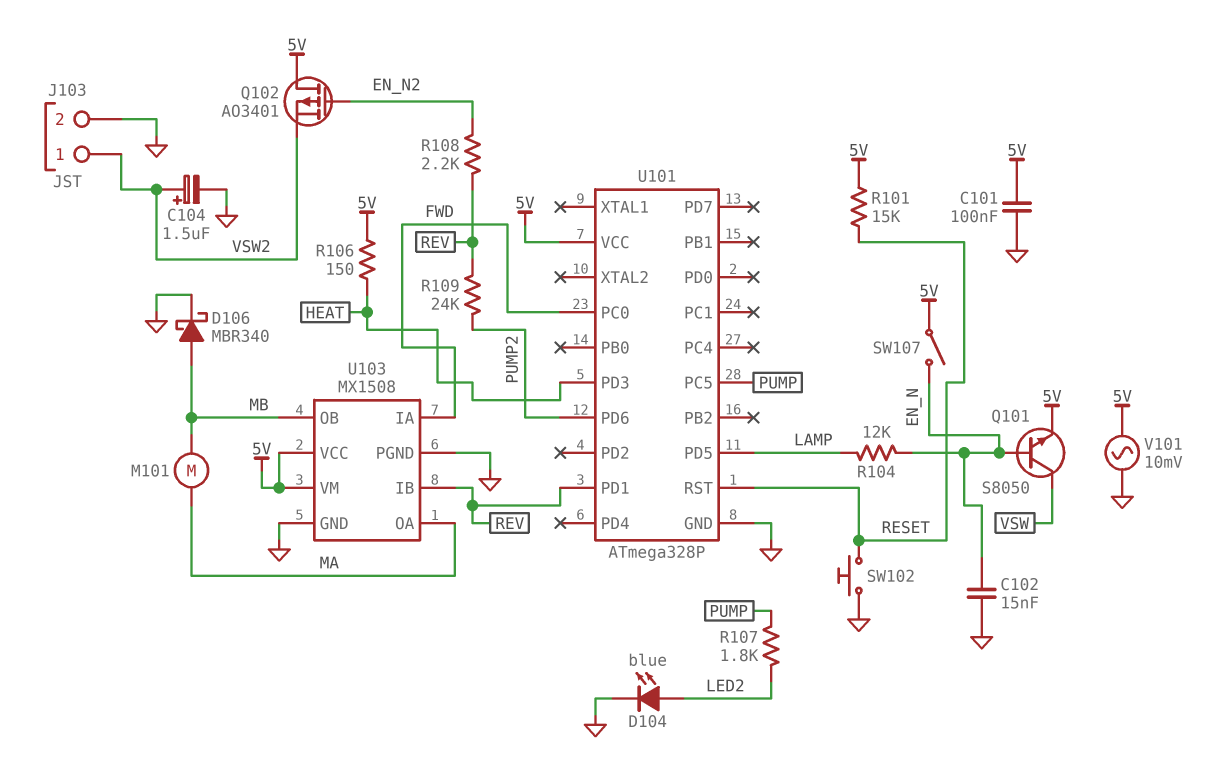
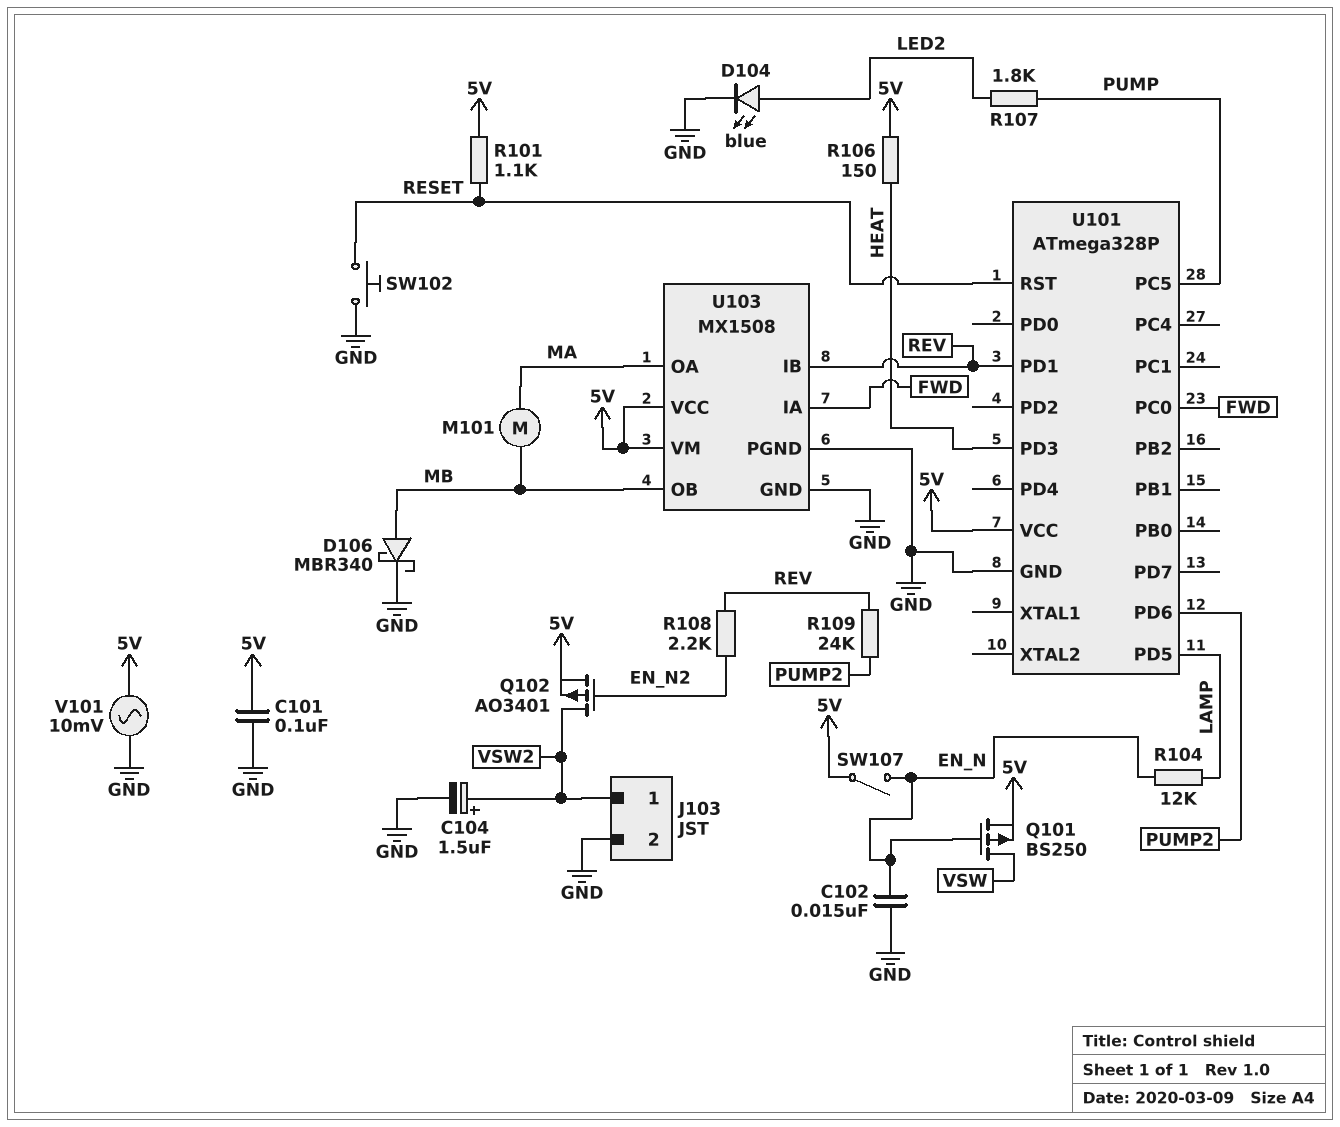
Q101: NPN S8050 (B EN_N, C VSW, E 5V) -> PMOS BS250 (G EN_N, D VSW, S 5V)
Q102: PMOS AO3401 (G EN_N2, D 5V, S VSW2) -> PMOS AO3401 (G EN_N2, D VSW2, S 5V)
R101: 15k (5V, RESET) -> 1.1k (5V, RESET)

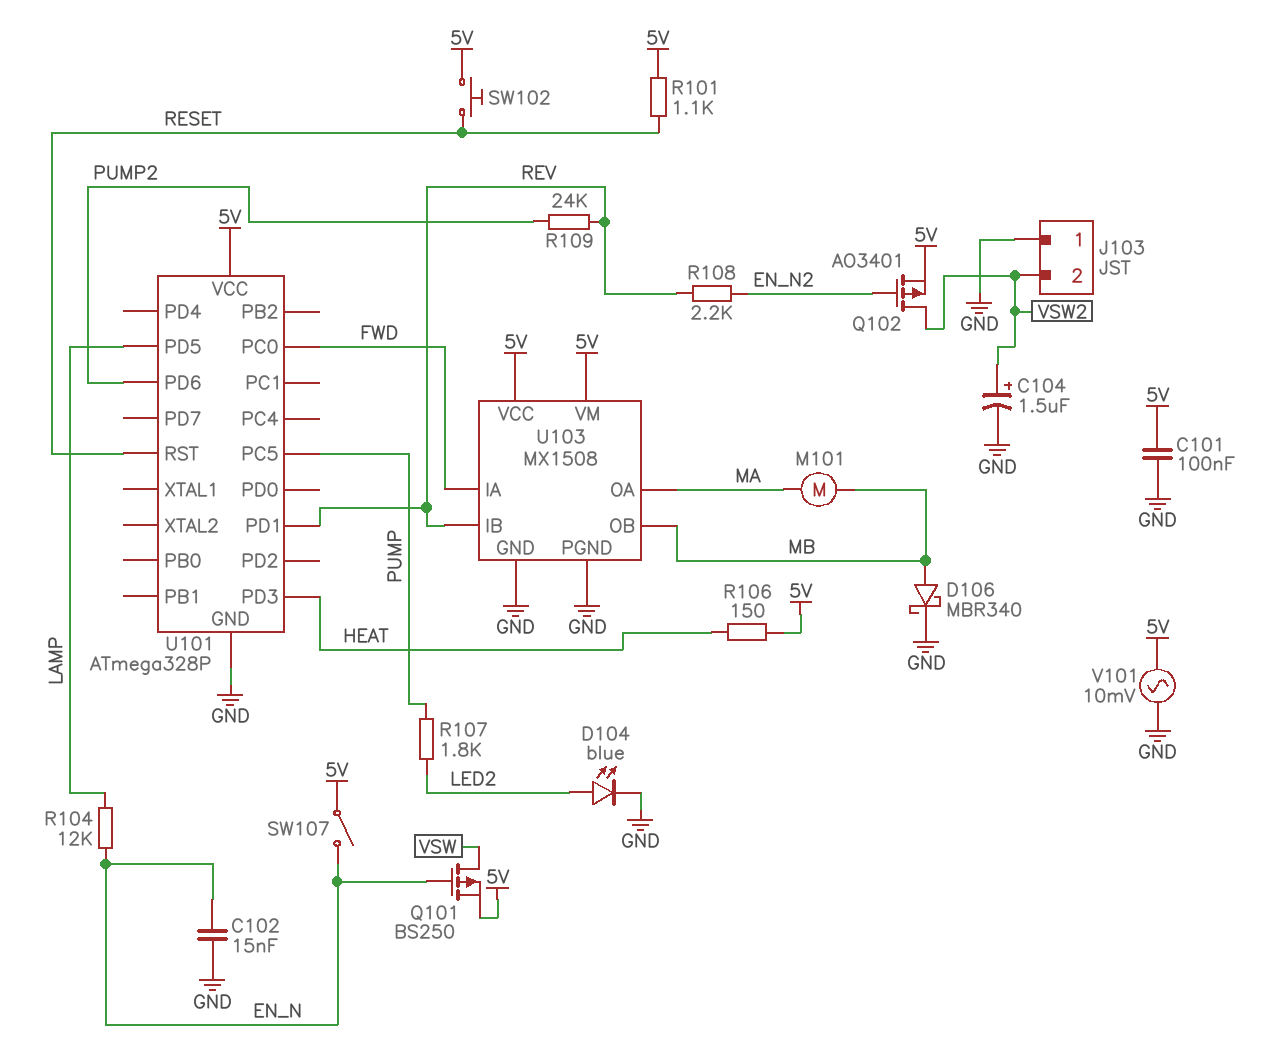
J103 pin 1: VSW2 -> GND
J103 pin 2: GND -> VSW2
SW102: button (GND, RESET) -> button (5V, RESET)

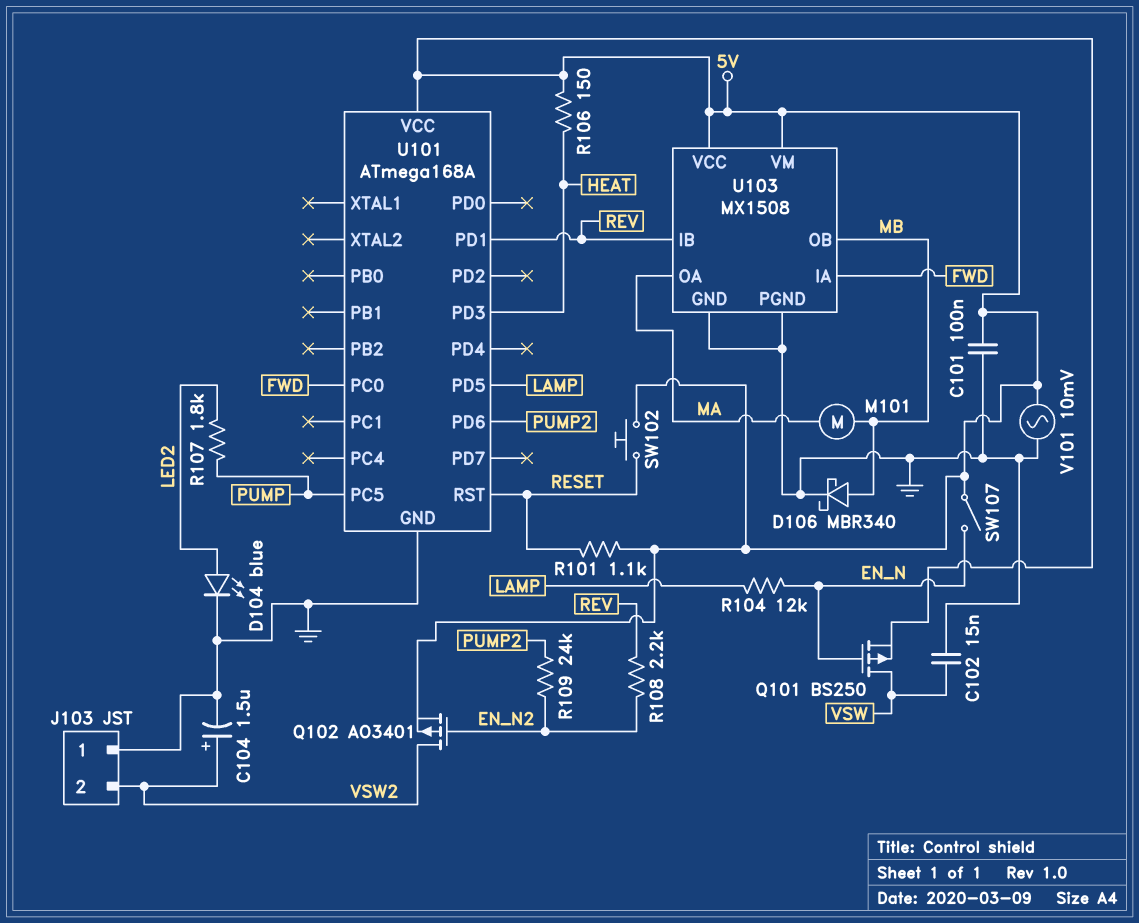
C102: 15nF (EN_N, GND) -> 15nF (GND, VSW)
R109: 24k (PUMP2, REV) -> 24k (EN_N2, PUMP2)
U101: ATmega328P -> ATmega168A

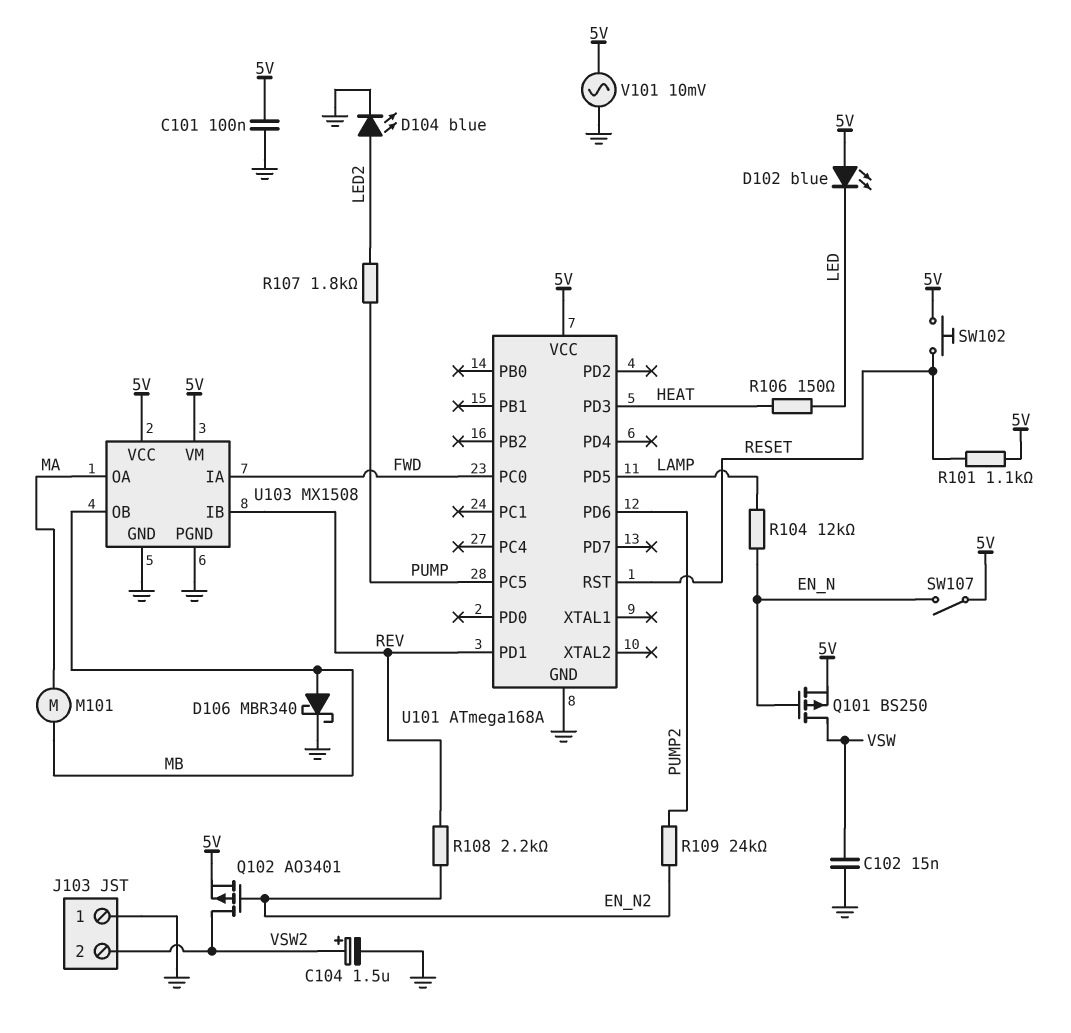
D102: none -> LED blue (A 5V, K LED)
R106: 150 (5V, HEAT) -> 150 (HEAT, LED)

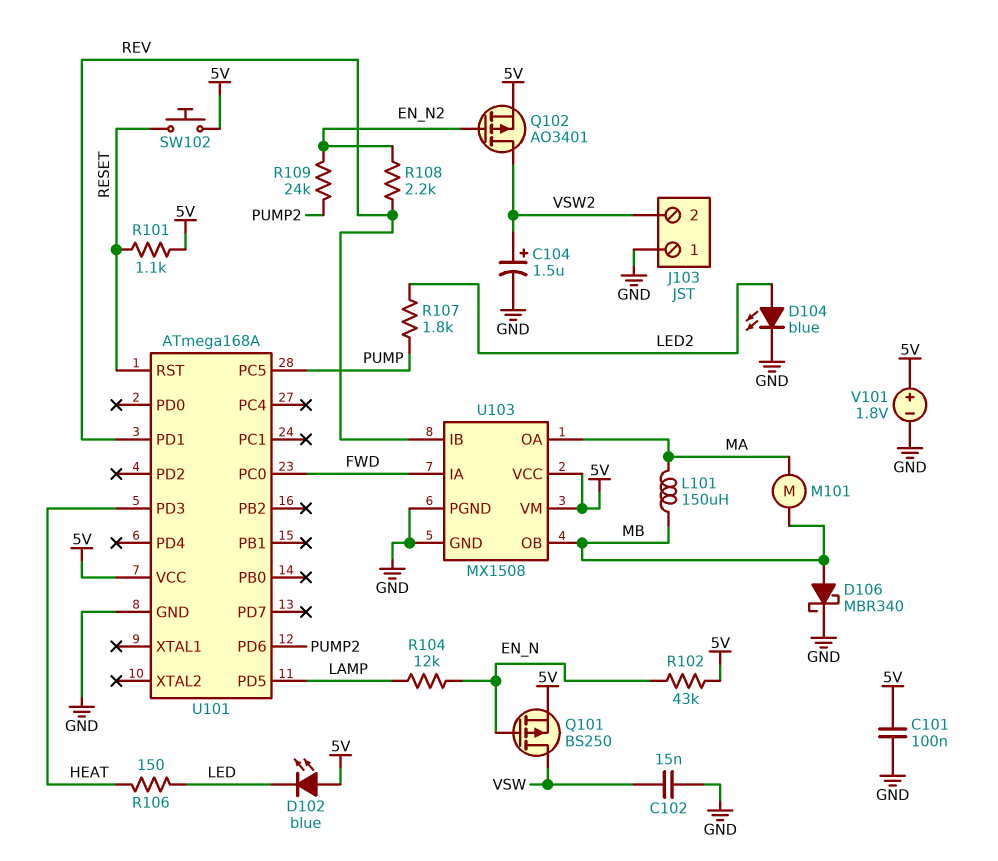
L101: none -> 150uH (MA, MB)
R102: none -> 43k (5V, EN_N)
SW107: switch (5V, EN_N) -> none
V101: AC 10mV (5V, GND) -> 1.8V (plus 5V, minus GND)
|---|
• [Description of the task] Retype all of the material above exactly; the pictures stay out.

• [Output of the task]
Q101: NPN S8050 (B EN_N, C VSW, E 5V) -> PMOS BS250 (G EN_N, D VSW, S 5V)
Q102: PMOS AO3401 (G EN_N2, D 5V, S VSW2) -> PMOS AO3401 (G EN_N2, D VSW2, S 5V)
R101: 15k (5V, RESET) -> 1.1k (5V, RESET)

J103 pin 1: VSW2 -> GND
J103 pin 2: GND -> VSW2
SW102: button (GND, RESET) -> button (5V, RESET)

C102: 15nF (EN_N, GND) -> 15nF (GND, VSW)
R109: 24k (PUMP2, REV) -> 24k (EN_N2, PUMP2)
U101: ATmega328P -> ATmega168A

D102: none -> LED blue (A 5V, K LED)
R106: 150 (5V, HEAT) -> 150 (HEAT, LED)

L101: none -> 150uH (MA, MB)
R102: none -> 43k (5V, EN_N)
SW107: switch (5V, EN_N) -> none
V101: AC 10mV (5V, GND) -> 1.8V (plus 5V, minus GND)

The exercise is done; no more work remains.